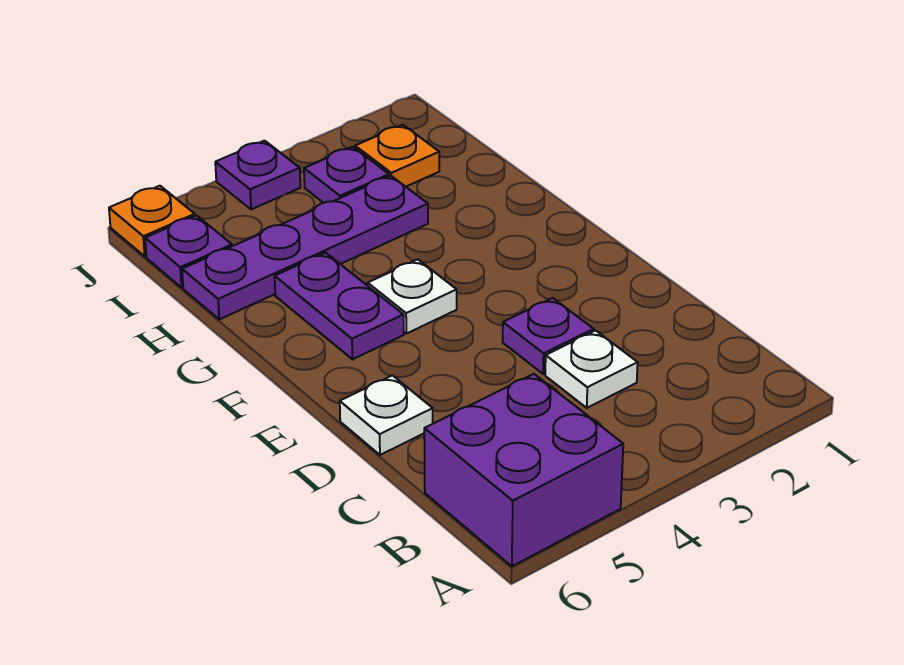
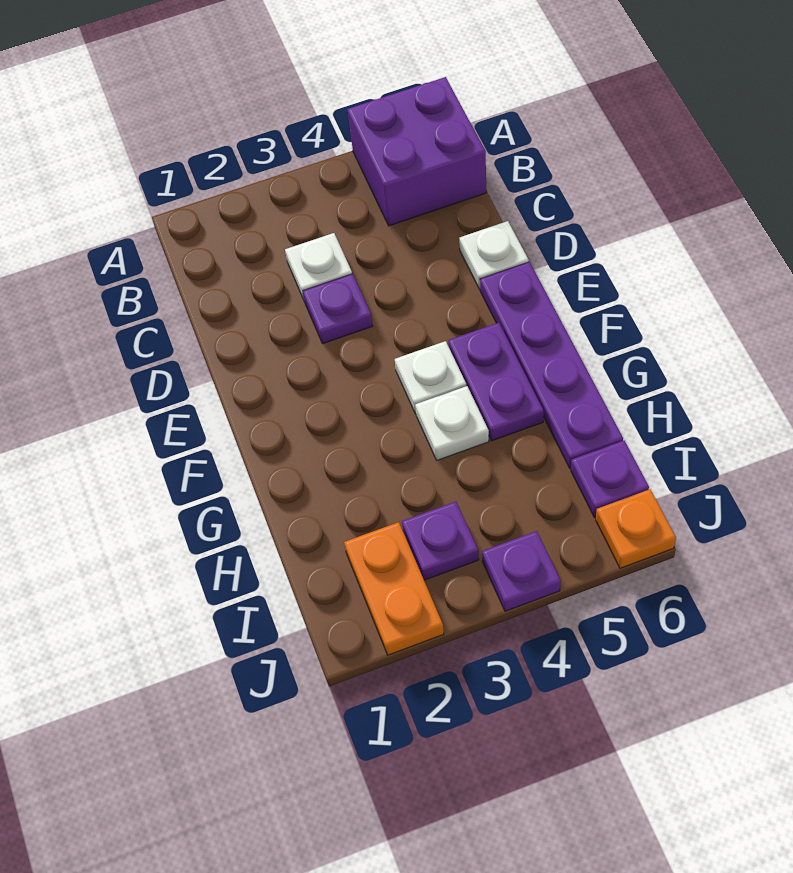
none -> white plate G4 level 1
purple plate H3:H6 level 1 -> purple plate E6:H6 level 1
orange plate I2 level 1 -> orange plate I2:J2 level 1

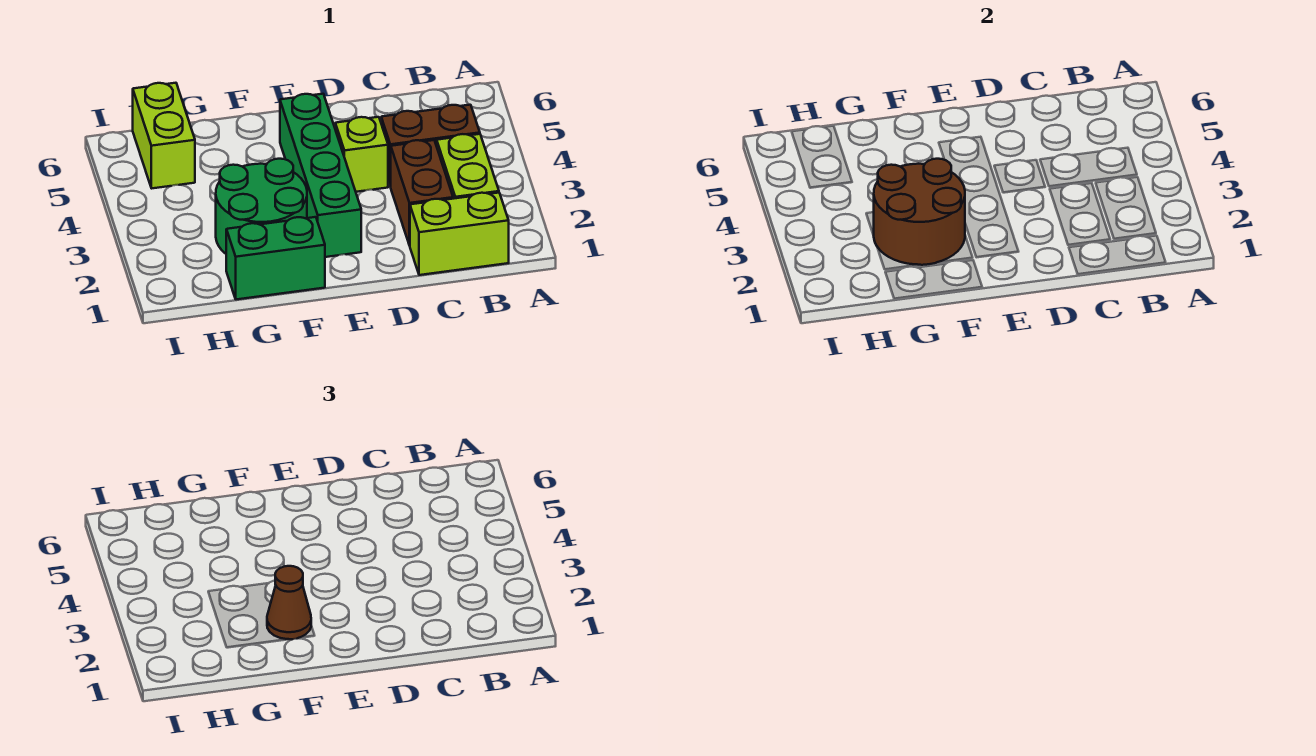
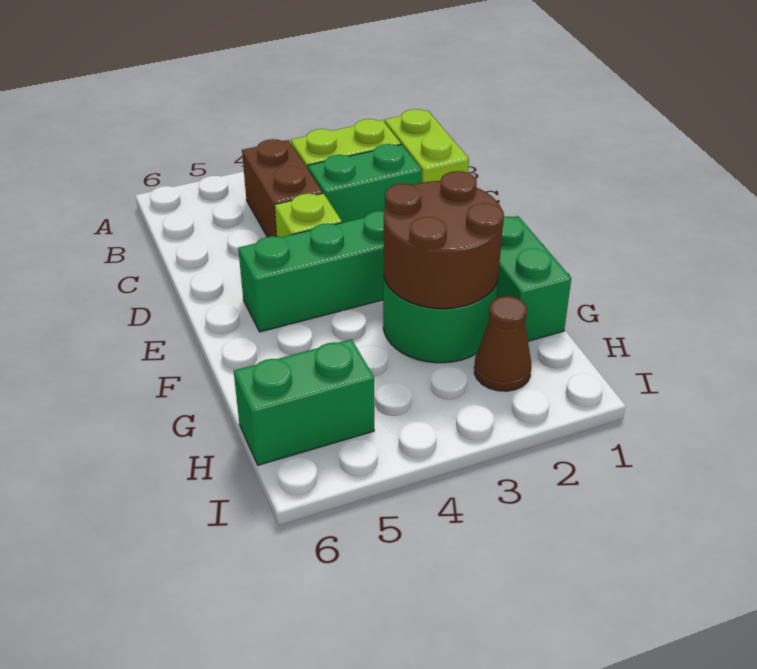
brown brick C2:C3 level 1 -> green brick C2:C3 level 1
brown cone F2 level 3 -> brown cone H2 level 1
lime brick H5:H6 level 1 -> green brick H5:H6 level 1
:::
■ Task statement ■
Would you please copy each line of the listing that contains the word "green"?

■ Exercise output ■
brown brick C2:C3 level 1 -> green brick C2:C3 level 1
lime brick H5:H6 level 1 -> green brick H5:H6 level 1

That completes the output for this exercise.